Copy, word for word, the lines of the entries below between the one with "yellow banana [287,235,420,298] -> none" and the one with "white goblet [882,374,949,481]", inclusive, and leave out everything else.

Start of Block

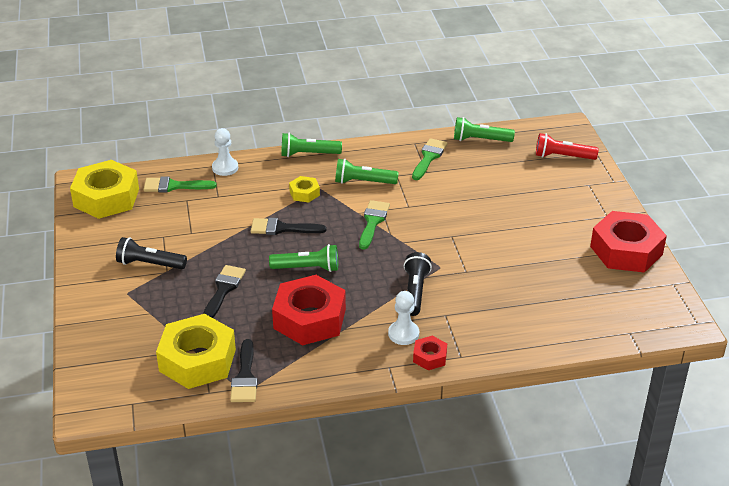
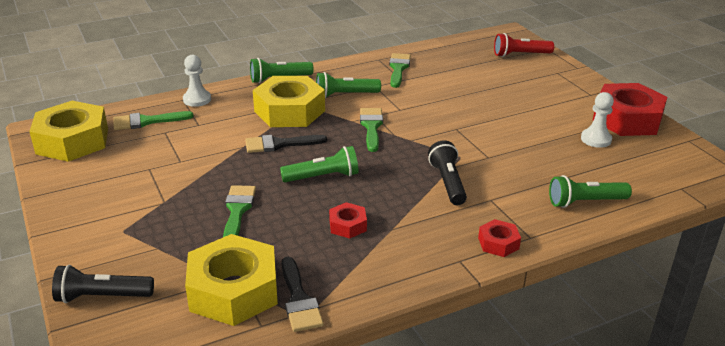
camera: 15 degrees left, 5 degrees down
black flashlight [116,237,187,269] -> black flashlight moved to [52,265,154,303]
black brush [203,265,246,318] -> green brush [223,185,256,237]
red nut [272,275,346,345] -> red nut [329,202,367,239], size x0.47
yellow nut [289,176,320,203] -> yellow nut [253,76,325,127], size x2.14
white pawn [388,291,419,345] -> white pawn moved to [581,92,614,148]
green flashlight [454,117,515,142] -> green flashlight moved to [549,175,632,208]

End of Block
Start of Block

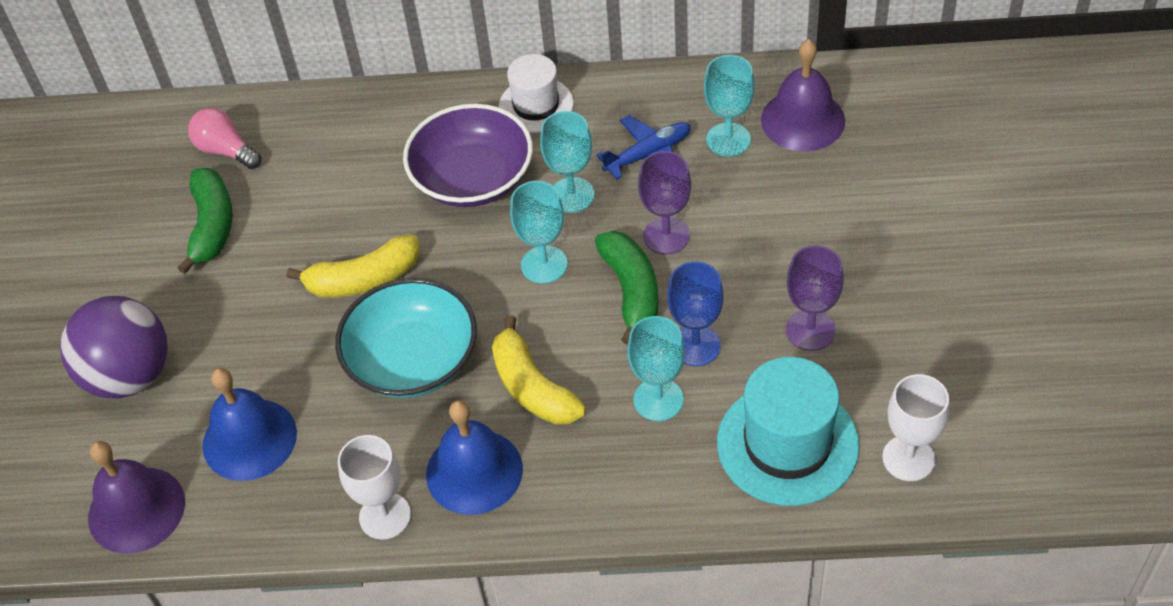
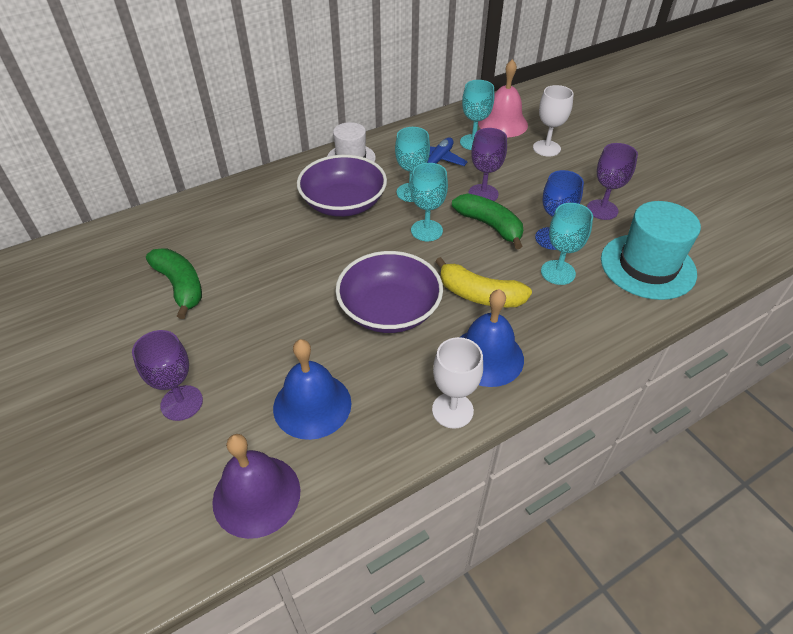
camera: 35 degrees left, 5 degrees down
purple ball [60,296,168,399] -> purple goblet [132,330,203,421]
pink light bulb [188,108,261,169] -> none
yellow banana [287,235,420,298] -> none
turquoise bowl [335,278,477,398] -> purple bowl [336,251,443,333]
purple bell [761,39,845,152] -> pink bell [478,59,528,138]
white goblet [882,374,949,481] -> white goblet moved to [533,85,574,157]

End of Block

## TASK RESPONSE
yellow banana [287,235,420,298] -> none
turquoise bowl [335,278,477,398] -> purple bowl [336,251,443,333]
purple bell [761,39,845,152] -> pink bell [478,59,528,138]
white goblet [882,374,949,481] -> white goblet moved to [533,85,574,157]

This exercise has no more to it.